- **EXERCISE DETAILS**:
Please give back an exact reproduction of the lines from the one with "gray line: (494, 294) -> (654, 243), moved" through the end of the entries below, and no others.

Items from a data source
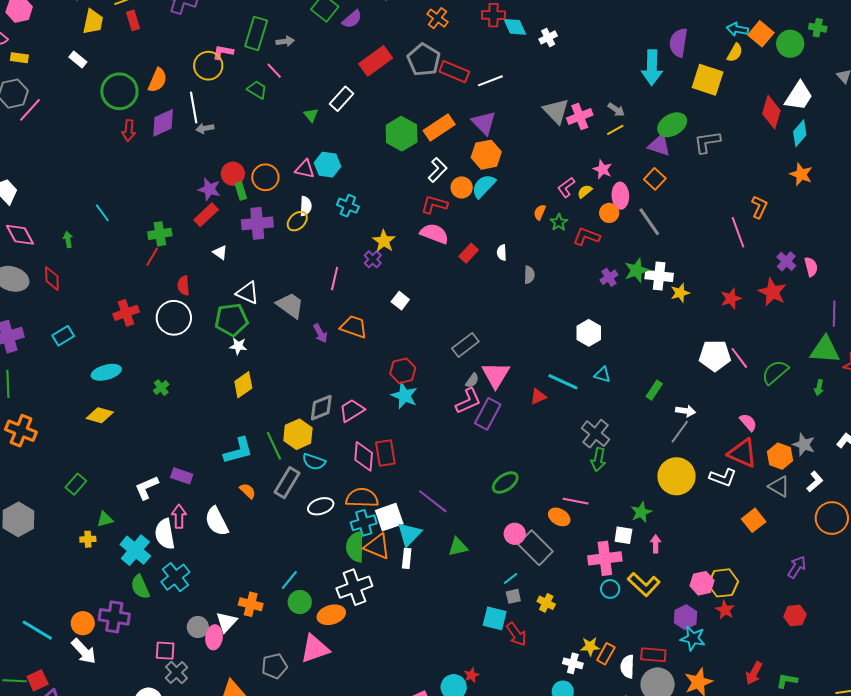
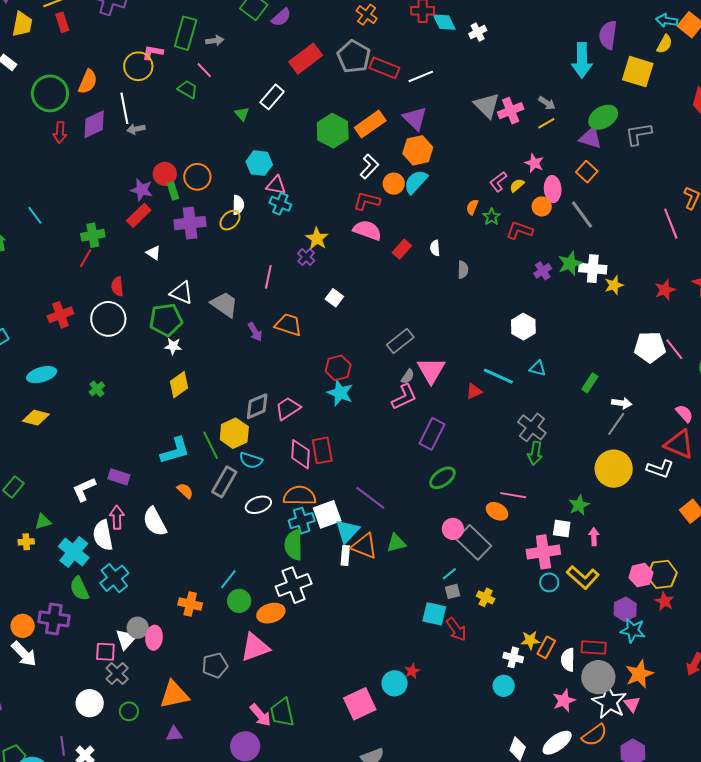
pink triangle: (305, 169) -> (276, 185), moved
purple rectangle: (488, 414) -> (432, 434), moved
orange triangle: (377, 546) -> (364, 546), moved
white triangle: (226, 622) -> (126, 639), moved

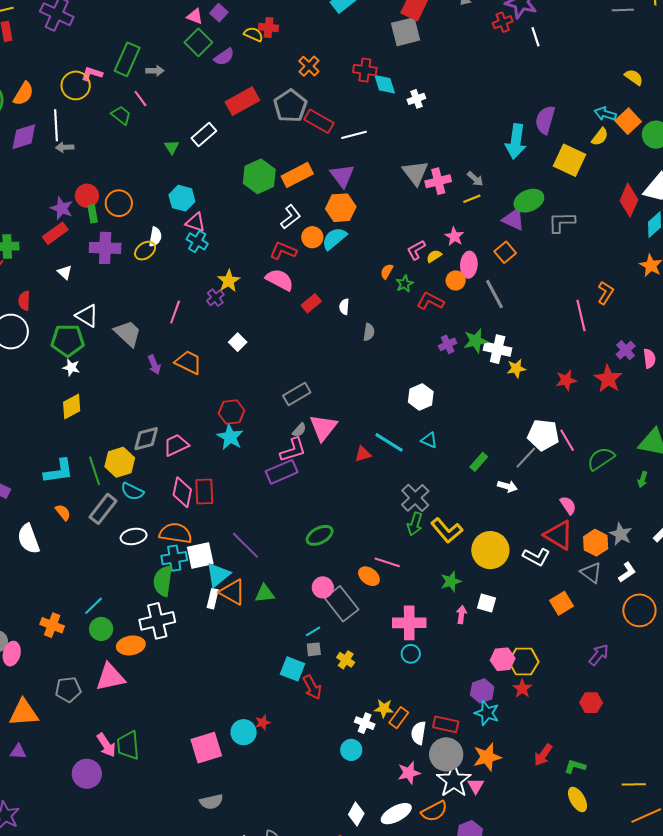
gray line: (616, 424) -> (526, 458), moved
purple rectangle: (432, 434) -> (282, 472), moved, turned 32
white square: (562, 528) -> (487, 603), moved
yellow L-shape: (583, 577) -> (447, 530), moved

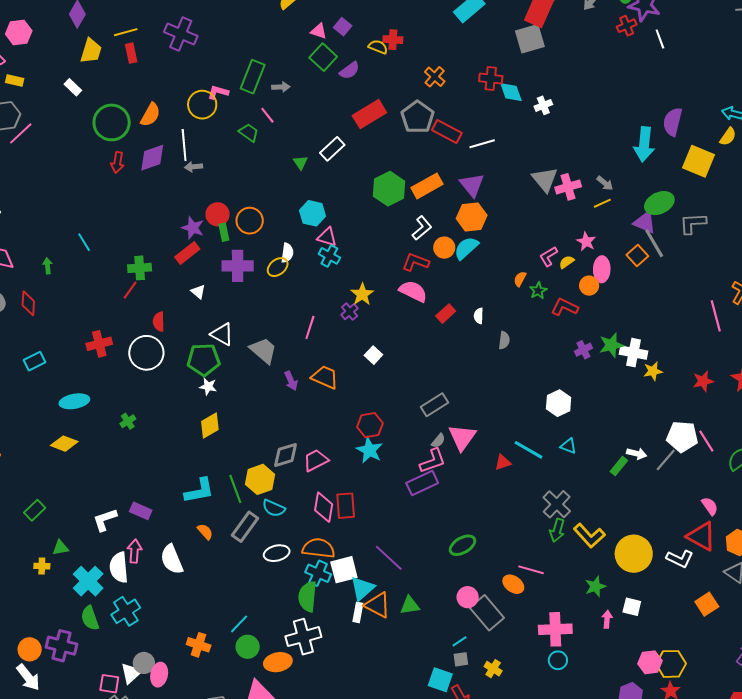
gray line: (494, 294) -> (654, 243), moved
white arrow: (507, 486) -> (637, 454), moved
cyan cross: (174, 558) -> (318, 573), turned 35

- **OUTPUT FOR THIS TASK**:
gray line: (494, 294) -> (654, 243), moved
white arrow: (507, 486) -> (637, 454), moved
cyan cross: (174, 558) -> (318, 573), turned 35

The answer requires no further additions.